(Change detection outputs)
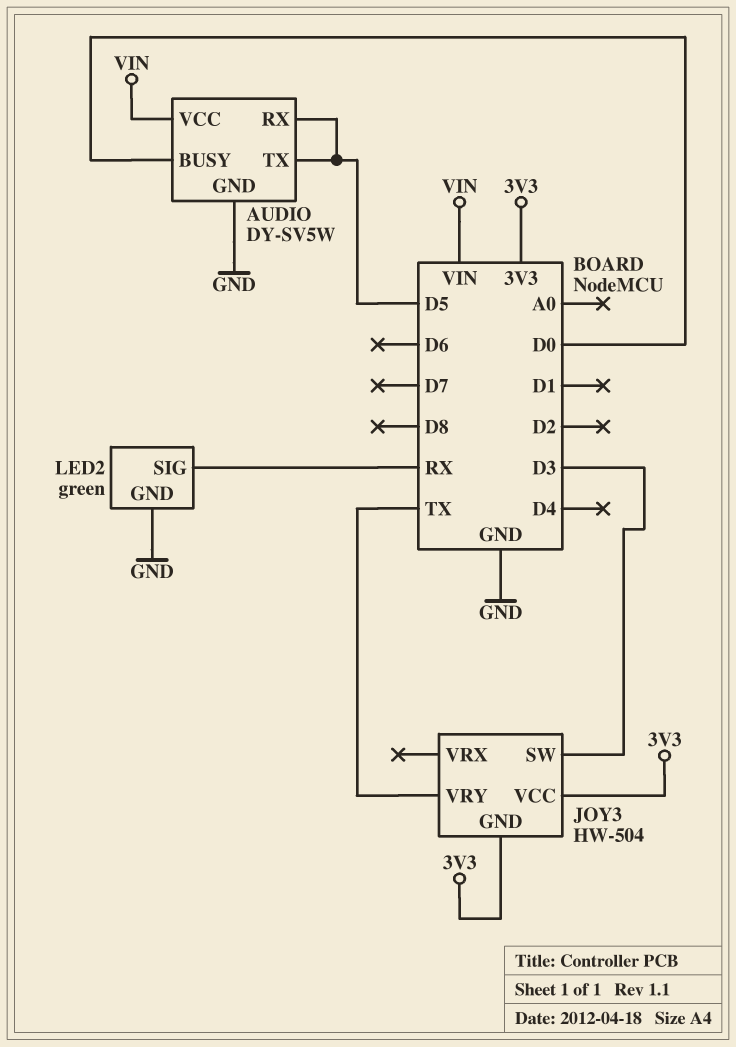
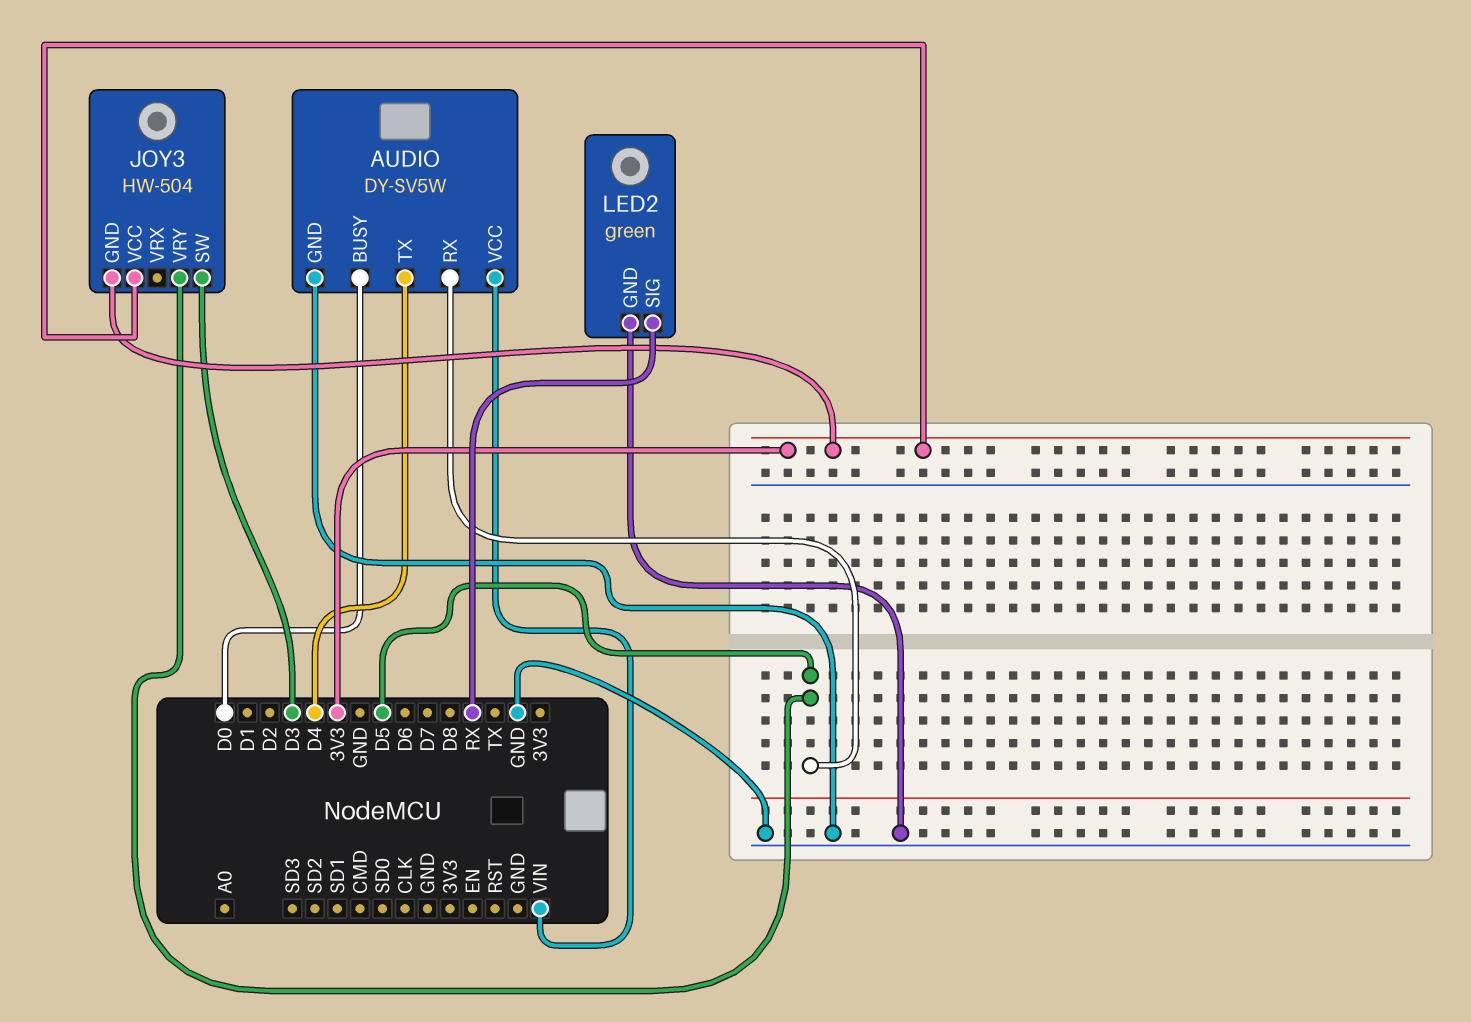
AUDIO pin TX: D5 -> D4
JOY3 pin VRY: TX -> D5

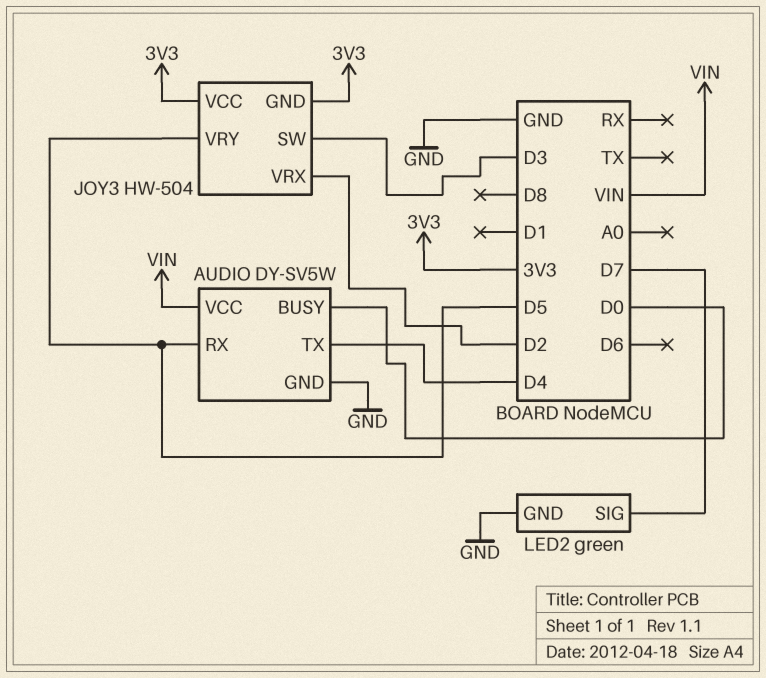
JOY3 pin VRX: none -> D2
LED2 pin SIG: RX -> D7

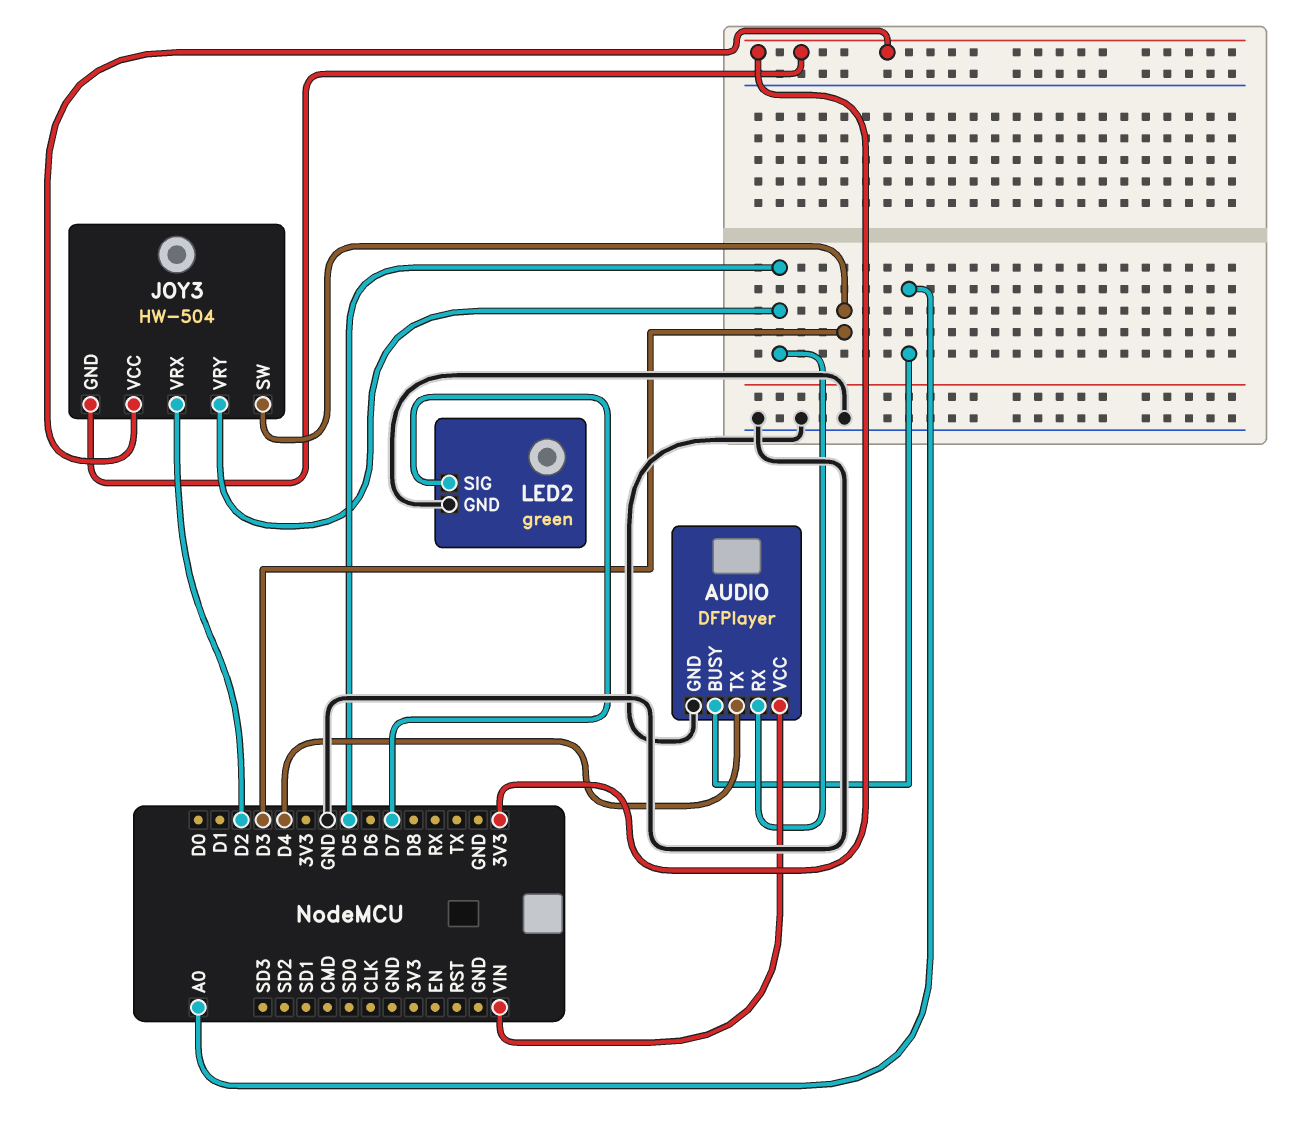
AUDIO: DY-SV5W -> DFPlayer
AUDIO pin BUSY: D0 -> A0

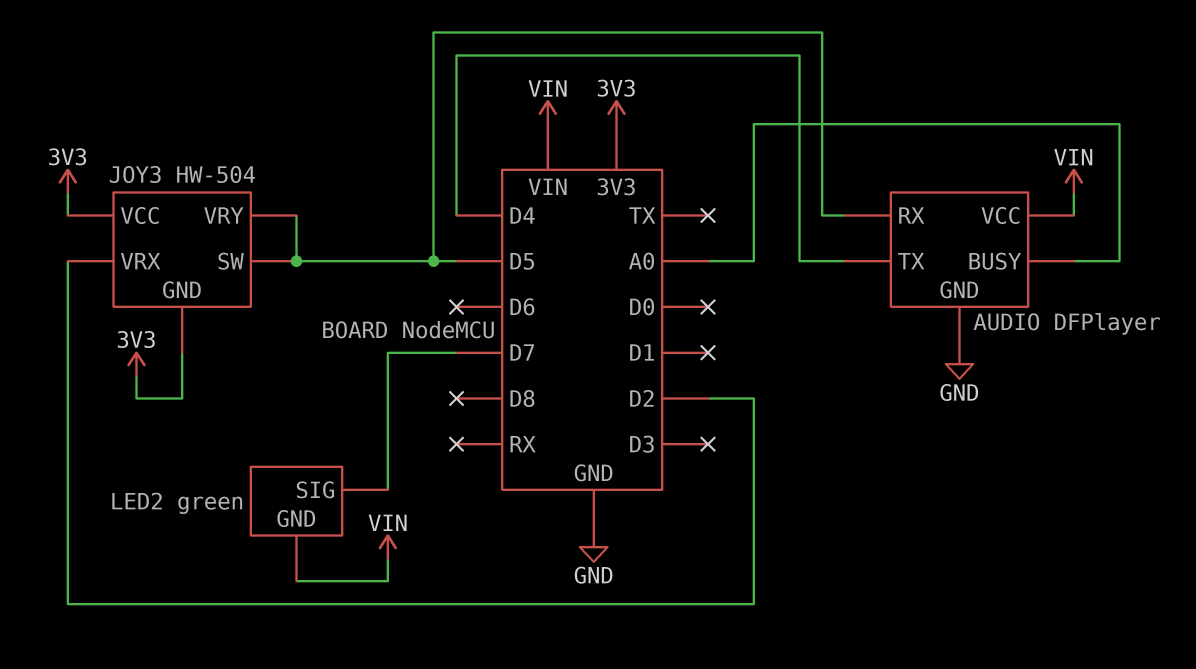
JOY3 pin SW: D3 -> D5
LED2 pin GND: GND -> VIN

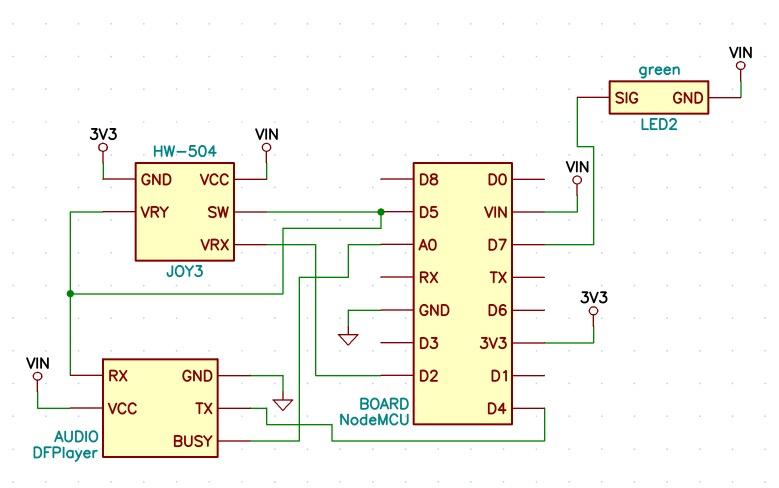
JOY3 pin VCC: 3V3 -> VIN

- [Task statement]
Every record above must reappear exactly in the answer, minus its pictures.

- [Written solution]
AUDIO pin TX: D5 -> D4
JOY3 pin VRY: TX -> D5

JOY3 pin VRX: none -> D2
LED2 pin SIG: RX -> D7

AUDIO: DY-SV5W -> DFPlayer
AUDIO pin BUSY: D0 -> A0

JOY3 pin SW: D3 -> D5
LED2 pin GND: GND -> VIN

JOY3 pin VCC: 3V3 -> VIN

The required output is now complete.